* **INSTRUCTIONS TO FOLLOW**: Go through the following data and transcribe exactly the stretch of lines from the one holding "KEYS1 pin K3: none -> A8" to the one holding "POT2 pin SIG: A3 -> C15", both included.

* **RECORDED DATA**:
====

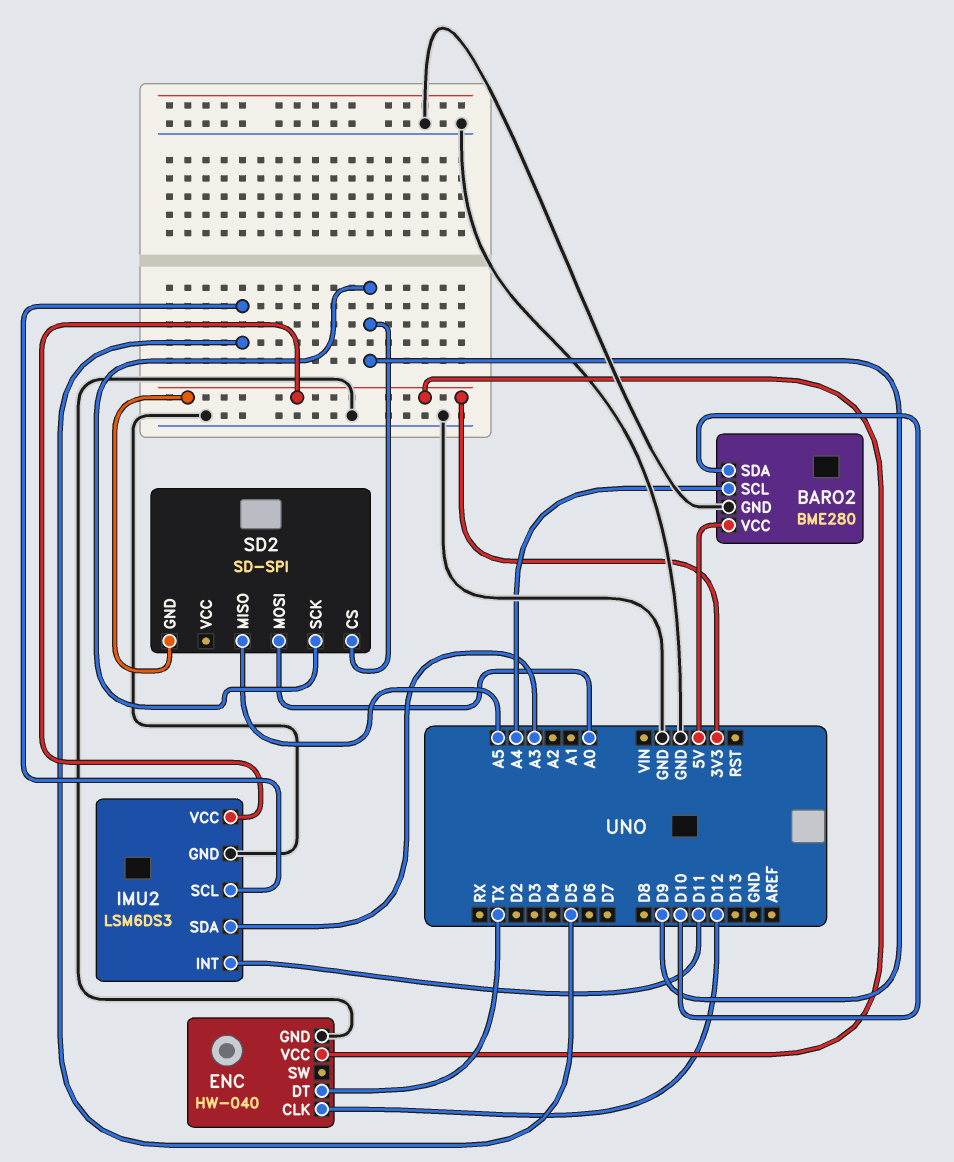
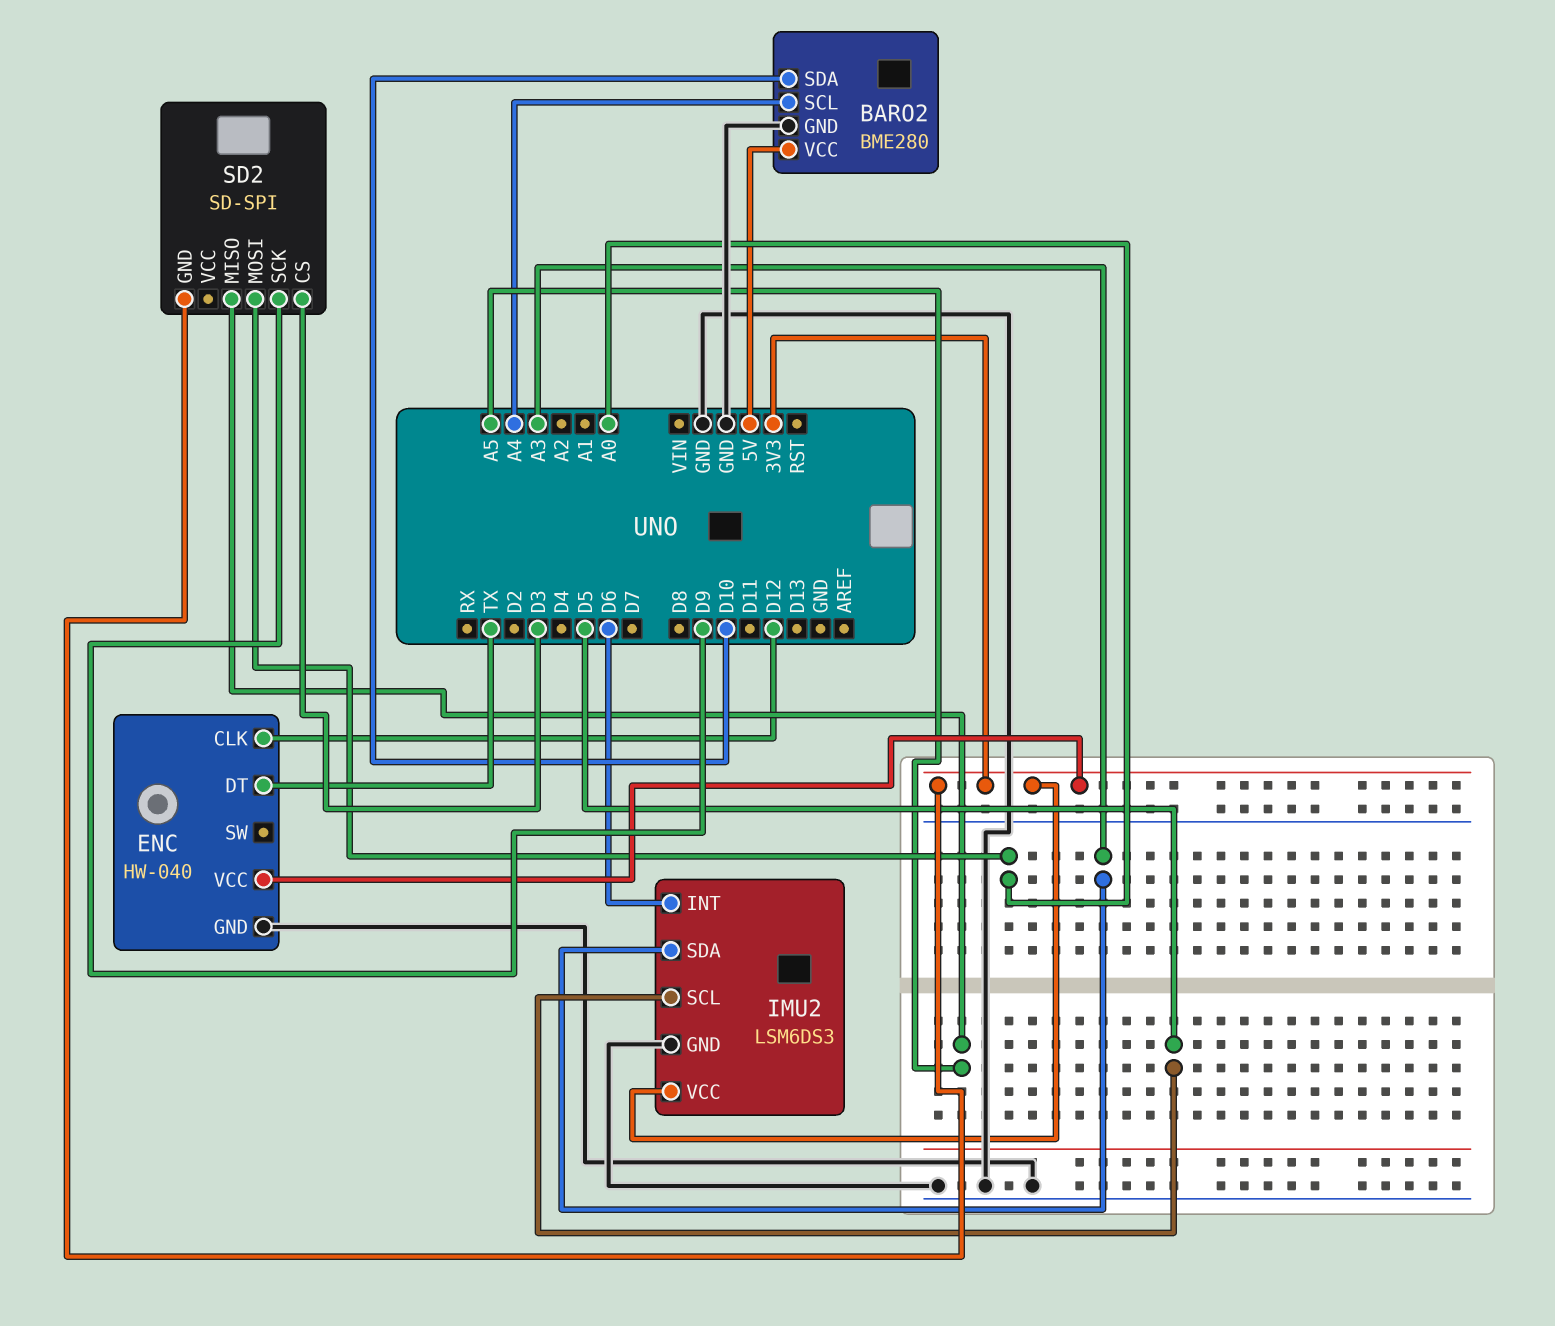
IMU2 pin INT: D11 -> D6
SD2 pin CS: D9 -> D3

====

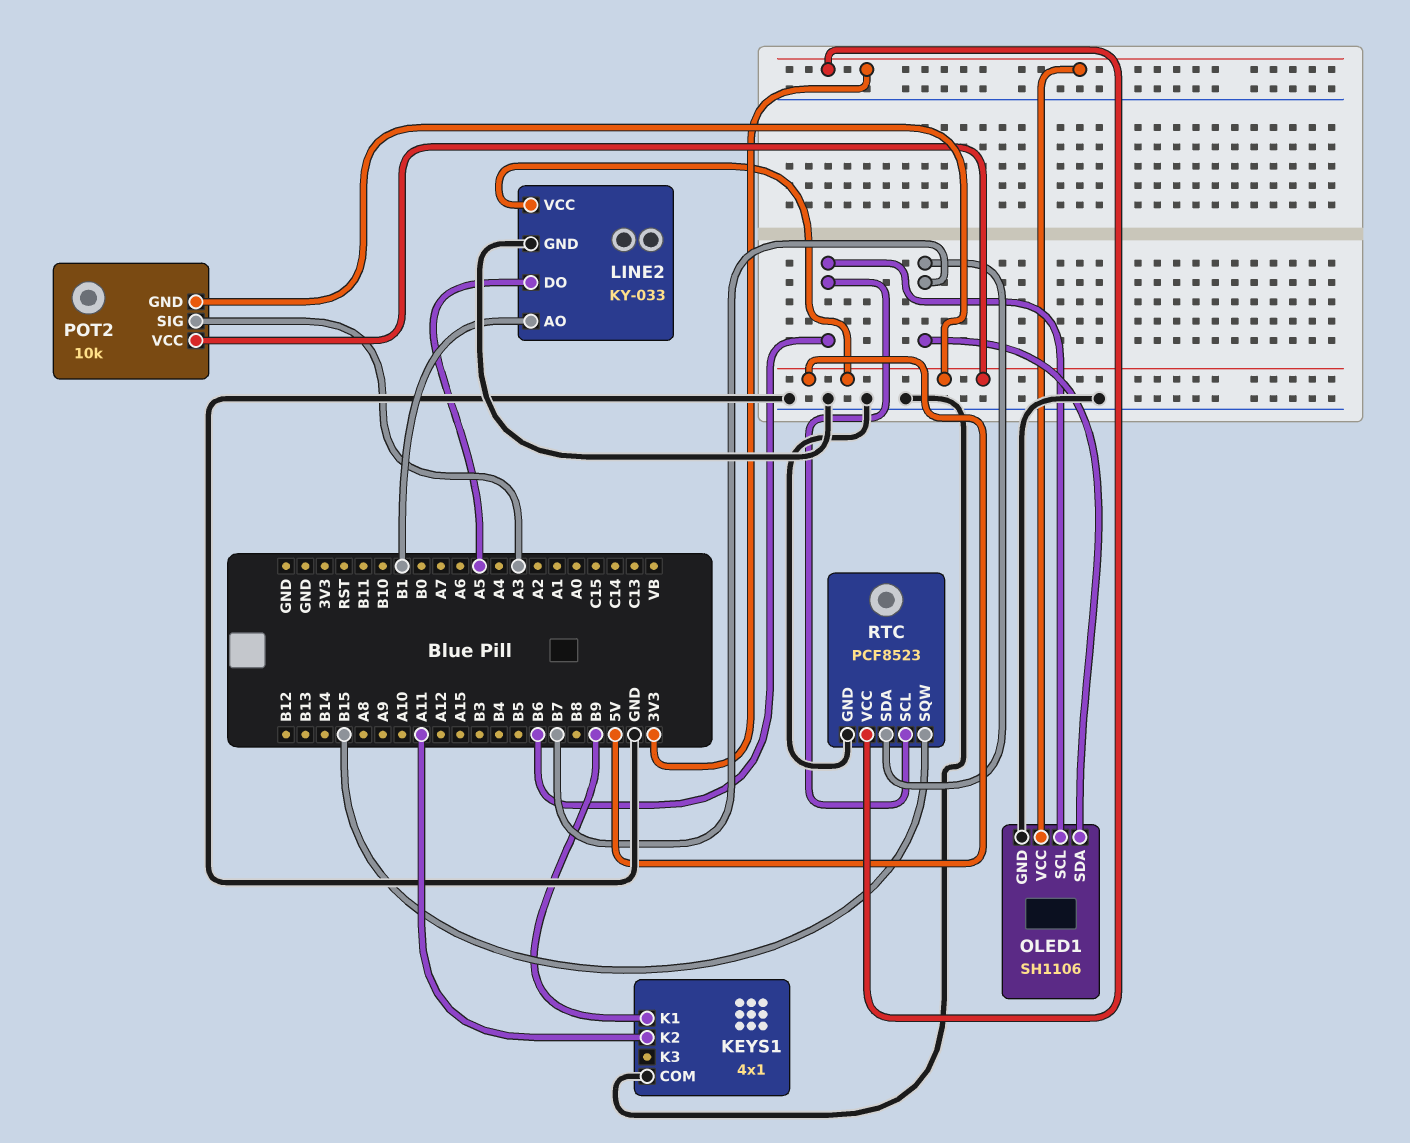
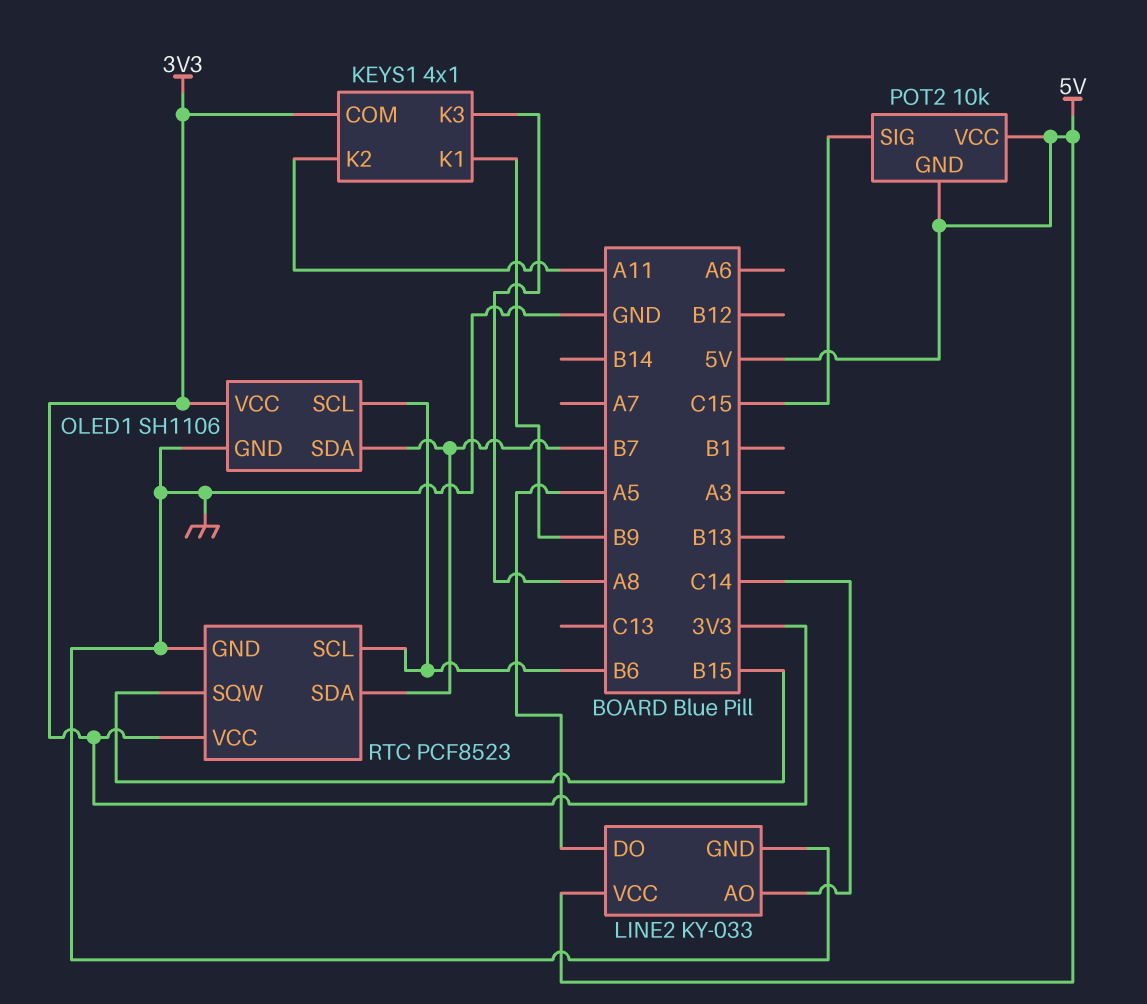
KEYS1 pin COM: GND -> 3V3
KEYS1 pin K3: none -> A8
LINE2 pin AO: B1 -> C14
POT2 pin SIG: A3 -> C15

====

* **RESPONSE BELOW**:
KEYS1 pin K3: none -> A8
LINE2 pin AO: B1 -> C14
POT2 pin SIG: A3 -> C15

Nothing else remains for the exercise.